Look through the listing below, and wherever a line has the string "star", pull it out.

▸ Provided information
□ □ □ □ □ □ □

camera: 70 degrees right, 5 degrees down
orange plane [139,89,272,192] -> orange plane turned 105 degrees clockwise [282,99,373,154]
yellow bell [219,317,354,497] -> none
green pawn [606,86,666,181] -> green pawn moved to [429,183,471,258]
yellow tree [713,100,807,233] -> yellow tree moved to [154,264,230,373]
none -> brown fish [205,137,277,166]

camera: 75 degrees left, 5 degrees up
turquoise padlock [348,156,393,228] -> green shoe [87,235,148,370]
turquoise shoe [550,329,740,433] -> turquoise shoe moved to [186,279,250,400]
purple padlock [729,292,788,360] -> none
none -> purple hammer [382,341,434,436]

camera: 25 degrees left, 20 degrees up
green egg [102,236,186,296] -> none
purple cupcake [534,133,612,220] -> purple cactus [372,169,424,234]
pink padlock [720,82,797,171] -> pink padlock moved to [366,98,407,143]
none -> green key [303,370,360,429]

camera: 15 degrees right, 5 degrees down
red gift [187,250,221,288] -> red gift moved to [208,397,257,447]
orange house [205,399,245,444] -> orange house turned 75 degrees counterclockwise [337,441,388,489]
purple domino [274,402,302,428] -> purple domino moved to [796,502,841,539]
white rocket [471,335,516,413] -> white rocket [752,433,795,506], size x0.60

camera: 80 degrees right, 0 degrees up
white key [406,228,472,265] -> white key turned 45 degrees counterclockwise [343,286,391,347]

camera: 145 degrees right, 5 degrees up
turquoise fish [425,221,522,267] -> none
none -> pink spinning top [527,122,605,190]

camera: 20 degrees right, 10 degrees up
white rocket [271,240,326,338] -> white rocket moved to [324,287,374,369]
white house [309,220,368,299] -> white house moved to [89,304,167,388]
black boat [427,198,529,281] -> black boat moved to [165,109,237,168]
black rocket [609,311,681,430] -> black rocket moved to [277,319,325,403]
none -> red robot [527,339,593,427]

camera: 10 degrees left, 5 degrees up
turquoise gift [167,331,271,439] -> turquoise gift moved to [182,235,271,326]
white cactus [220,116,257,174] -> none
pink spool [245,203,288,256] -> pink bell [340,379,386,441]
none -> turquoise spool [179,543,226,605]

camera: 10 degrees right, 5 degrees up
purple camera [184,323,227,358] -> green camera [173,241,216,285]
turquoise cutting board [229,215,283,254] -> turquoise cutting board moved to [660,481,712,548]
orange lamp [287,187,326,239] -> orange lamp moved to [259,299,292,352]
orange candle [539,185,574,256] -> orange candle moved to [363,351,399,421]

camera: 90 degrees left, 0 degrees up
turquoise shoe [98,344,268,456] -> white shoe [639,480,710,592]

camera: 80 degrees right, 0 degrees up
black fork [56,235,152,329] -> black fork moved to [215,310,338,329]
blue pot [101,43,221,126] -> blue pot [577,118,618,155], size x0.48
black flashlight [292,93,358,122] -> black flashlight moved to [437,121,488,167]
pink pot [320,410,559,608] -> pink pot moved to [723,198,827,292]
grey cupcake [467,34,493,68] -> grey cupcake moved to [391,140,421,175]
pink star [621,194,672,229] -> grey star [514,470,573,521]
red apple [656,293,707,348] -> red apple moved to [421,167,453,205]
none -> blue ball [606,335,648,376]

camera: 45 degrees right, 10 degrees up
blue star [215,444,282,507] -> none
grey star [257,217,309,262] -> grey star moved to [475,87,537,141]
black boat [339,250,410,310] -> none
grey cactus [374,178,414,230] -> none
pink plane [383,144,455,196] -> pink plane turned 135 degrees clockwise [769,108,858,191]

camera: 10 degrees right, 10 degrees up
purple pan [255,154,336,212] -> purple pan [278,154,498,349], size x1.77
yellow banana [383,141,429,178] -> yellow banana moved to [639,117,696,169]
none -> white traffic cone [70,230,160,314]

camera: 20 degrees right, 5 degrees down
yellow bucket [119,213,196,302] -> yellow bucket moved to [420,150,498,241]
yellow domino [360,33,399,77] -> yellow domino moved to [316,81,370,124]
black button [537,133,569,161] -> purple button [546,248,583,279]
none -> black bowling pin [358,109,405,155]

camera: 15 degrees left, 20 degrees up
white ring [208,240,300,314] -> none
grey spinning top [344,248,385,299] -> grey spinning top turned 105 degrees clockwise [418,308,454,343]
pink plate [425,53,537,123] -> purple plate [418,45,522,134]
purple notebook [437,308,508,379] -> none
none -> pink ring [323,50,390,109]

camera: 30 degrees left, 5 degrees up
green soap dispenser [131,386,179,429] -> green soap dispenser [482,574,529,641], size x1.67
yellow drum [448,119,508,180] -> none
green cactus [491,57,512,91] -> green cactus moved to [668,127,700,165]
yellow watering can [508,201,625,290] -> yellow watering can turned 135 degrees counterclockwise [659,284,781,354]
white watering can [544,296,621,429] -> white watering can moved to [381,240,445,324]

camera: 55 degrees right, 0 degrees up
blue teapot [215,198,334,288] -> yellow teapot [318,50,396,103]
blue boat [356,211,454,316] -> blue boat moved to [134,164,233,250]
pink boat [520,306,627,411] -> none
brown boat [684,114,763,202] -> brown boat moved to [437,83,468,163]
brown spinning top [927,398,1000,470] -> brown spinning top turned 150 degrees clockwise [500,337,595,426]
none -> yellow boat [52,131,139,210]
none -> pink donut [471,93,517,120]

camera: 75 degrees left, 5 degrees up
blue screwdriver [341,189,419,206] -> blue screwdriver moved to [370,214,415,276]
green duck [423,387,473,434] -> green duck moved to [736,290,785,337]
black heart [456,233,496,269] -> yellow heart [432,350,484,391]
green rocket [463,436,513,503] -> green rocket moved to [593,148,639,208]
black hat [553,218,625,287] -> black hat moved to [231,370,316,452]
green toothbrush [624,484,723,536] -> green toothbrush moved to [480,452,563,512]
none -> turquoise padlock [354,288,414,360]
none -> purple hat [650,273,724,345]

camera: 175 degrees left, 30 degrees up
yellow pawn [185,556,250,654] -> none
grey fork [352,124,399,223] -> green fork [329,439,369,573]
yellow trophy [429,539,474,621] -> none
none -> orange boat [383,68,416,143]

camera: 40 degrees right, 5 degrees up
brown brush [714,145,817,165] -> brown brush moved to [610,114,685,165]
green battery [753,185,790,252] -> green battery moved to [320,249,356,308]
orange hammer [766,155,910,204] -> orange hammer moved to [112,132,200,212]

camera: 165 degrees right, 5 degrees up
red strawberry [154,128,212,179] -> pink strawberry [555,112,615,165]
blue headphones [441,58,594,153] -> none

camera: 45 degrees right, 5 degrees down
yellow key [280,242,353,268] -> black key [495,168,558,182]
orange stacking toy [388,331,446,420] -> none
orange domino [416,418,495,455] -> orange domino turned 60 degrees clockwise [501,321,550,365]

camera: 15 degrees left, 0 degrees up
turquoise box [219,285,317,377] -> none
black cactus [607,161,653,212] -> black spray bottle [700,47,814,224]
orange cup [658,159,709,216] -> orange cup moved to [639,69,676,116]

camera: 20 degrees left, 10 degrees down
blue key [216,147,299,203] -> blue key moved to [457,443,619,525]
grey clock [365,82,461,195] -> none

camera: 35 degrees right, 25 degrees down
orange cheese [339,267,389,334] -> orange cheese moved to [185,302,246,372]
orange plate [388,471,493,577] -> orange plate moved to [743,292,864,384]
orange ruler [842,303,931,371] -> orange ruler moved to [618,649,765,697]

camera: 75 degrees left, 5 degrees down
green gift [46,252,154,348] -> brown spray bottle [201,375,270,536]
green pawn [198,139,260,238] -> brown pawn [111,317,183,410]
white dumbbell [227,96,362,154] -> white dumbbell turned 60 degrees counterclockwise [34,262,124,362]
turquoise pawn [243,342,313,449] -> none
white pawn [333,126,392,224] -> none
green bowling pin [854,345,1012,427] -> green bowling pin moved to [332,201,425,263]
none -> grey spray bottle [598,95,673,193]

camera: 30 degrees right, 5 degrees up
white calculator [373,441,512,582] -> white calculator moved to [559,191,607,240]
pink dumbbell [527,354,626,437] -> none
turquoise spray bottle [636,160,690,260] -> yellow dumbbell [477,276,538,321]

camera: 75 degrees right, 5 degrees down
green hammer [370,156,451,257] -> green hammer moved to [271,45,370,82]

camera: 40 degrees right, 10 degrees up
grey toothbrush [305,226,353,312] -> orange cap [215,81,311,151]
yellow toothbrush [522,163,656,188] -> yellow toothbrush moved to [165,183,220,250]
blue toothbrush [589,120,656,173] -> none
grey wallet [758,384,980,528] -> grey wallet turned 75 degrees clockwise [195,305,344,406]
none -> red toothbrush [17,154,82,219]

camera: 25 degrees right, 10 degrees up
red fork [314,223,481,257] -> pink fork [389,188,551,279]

□ □ □ □ □ □ □

▸ Exercise result
pink star [621,194,672,229] -> grey star [514,470,573,521]
blue star [215,444,282,507] -> none
grey star [257,217,309,262] -> grey star moved to [475,87,537,141]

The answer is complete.